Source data

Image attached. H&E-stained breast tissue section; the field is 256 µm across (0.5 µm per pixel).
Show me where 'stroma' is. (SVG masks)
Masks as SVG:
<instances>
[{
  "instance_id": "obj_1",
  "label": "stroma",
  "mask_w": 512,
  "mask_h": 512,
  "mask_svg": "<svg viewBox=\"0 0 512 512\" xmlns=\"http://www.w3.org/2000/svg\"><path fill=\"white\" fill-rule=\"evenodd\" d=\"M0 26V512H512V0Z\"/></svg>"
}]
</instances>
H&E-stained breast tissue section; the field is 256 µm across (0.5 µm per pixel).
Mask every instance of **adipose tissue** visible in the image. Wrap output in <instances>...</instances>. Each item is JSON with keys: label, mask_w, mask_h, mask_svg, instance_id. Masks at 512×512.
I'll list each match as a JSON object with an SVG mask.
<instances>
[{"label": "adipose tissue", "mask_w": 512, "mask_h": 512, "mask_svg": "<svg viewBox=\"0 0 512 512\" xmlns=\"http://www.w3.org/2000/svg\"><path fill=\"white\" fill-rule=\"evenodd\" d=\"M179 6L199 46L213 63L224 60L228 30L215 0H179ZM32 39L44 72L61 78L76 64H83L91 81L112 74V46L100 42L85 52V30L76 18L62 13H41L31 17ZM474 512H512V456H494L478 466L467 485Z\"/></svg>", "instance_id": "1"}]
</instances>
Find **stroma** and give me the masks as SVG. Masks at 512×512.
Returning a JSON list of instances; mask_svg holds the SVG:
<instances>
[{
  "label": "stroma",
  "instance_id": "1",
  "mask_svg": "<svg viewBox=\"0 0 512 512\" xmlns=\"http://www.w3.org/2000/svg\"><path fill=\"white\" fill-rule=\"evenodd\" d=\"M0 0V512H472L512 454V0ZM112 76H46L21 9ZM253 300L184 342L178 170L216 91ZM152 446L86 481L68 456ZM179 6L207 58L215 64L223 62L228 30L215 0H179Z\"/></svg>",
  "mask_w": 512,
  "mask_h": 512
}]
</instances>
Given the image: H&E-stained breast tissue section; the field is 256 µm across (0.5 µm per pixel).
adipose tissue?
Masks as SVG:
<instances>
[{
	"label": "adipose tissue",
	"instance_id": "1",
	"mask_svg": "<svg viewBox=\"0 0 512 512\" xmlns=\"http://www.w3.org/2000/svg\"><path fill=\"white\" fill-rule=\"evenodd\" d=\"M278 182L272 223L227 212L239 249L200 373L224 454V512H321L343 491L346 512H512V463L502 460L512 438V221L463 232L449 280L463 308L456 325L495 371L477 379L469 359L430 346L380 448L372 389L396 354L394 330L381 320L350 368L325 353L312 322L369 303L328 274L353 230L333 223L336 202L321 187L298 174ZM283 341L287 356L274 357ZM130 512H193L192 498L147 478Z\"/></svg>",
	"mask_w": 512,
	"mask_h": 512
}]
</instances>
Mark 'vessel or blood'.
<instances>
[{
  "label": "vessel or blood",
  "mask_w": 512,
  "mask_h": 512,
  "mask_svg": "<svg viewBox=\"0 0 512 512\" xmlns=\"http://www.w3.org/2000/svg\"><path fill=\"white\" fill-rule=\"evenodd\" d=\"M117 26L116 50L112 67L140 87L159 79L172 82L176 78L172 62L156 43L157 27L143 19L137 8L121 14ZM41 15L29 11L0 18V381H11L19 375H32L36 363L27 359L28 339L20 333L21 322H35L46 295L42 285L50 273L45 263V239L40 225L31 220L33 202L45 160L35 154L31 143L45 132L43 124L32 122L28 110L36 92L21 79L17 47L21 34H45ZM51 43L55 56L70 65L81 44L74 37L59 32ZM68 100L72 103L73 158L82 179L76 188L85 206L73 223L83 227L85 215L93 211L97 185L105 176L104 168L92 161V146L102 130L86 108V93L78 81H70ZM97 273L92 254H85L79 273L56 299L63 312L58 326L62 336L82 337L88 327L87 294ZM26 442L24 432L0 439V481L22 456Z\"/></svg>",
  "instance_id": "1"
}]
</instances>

* **Work instructions**: Your task is to print the whole listing again exactly.

* **Expected output**:
Image attached. H&E-stained breast tissue section; the field is 256 µm across (0.5 µm per pixel).
Show me where 'stroma' is. (SVG masks)
Masks as SVG:
<instances>
[{
  "instance_id": "obj_1",
  "label": "stroma",
  "mask_w": 512,
  "mask_h": 512,
  "mask_svg": "<svg viewBox=\"0 0 512 512\" xmlns=\"http://www.w3.org/2000/svg\"><path fill=\"white\" fill-rule=\"evenodd\" d=\"M0 26V512H512V0Z\"/></svg>"
}]
</instances>
H&E-stained breast tissue section; the field is 256 µm across (0.5 µm per pixel).
Mask every instance of **adipose tissue** visible in the image. Wrap output in <instances>...</instances>. Each item is JSON with keys: label, mask_w, mask_h, mask_svg, instance_id. Masks at 512×512.
I'll list each match as a JSON object with an SVG mask.
<instances>
[{"label": "adipose tissue", "mask_w": 512, "mask_h": 512, "mask_svg": "<svg viewBox=\"0 0 512 512\" xmlns=\"http://www.w3.org/2000/svg\"><path fill=\"white\" fill-rule=\"evenodd\" d=\"M179 6L199 46L213 63L224 60L228 30L215 0H179ZM32 39L44 72L61 78L76 64H83L91 81L112 74V46L100 42L85 52V30L76 18L62 13H41L31 17ZM474 512H512V456H494L478 466L467 485Z\"/></svg>", "instance_id": "1"}]
</instances>
Find **stroma** and give me the masks as SVG. Masks at 512×512.
Returning a JSON list of instances; mask_svg holds the SVG:
<instances>
[{
  "label": "stroma",
  "instance_id": "1",
  "mask_svg": "<svg viewBox=\"0 0 512 512\" xmlns=\"http://www.w3.org/2000/svg\"><path fill=\"white\" fill-rule=\"evenodd\" d=\"M0 0V512H472L512 454V0ZM112 76H46L21 9ZM253 300L184 342L178 170L216 91ZM152 446L86 481L68 456ZM179 6L207 58L215 64L223 62L228 30L215 0H179Z\"/></svg>",
  "mask_w": 512,
  "mask_h": 512
}]
</instances>
Given the image: H&E-stained breast tissue section; the field is 256 µm across (0.5 µm per pixel).
adipose tissue?
Masks as SVG:
<instances>
[{
	"label": "adipose tissue",
	"instance_id": "1",
	"mask_svg": "<svg viewBox=\"0 0 512 512\" xmlns=\"http://www.w3.org/2000/svg\"><path fill=\"white\" fill-rule=\"evenodd\" d=\"M278 182L272 223L227 212L239 249L200 373L224 454V512H321L343 491L346 512H512V463L502 460L512 438V221L463 232L449 280L463 308L456 325L495 371L477 379L469 359L430 346L380 448L372 389L396 354L394 330L381 320L350 368L325 353L312 322L369 303L328 274L353 230L333 223L336 202L321 187L298 174ZM283 341L287 356L274 357ZM130 512H193L192 498L147 478Z\"/></svg>",
	"mask_w": 512,
	"mask_h": 512
}]
</instances>
Mark 'vessel or blood'.
<instances>
[{
  "label": "vessel or blood",
  "mask_w": 512,
  "mask_h": 512,
  "mask_svg": "<svg viewBox=\"0 0 512 512\" xmlns=\"http://www.w3.org/2000/svg\"><path fill=\"white\" fill-rule=\"evenodd\" d=\"M117 26L116 50L112 67L140 87L159 79L172 82L176 78L172 62L156 43L157 27L143 19L137 8L121 14ZM41 15L29 11L0 18V381H11L19 375H32L36 363L27 359L28 339L20 333L21 322H35L46 295L42 285L50 273L45 263V239L40 225L31 220L33 202L45 160L35 154L31 143L45 132L43 124L32 122L28 110L36 92L21 79L17 47L21 34H45ZM51 43L55 56L70 65L81 44L74 37L59 32ZM68 100L72 103L73 158L82 179L76 188L85 206L73 223L83 227L85 215L93 211L97 185L105 176L104 168L92 161V146L102 130L86 108V93L78 81H70ZM97 273L92 254H85L79 273L56 299L63 312L58 326L62 336L82 337L88 327L87 294ZM26 442L24 432L0 439V481L22 456Z\"/></svg>",
  "instance_id": "1"
}]
</instances>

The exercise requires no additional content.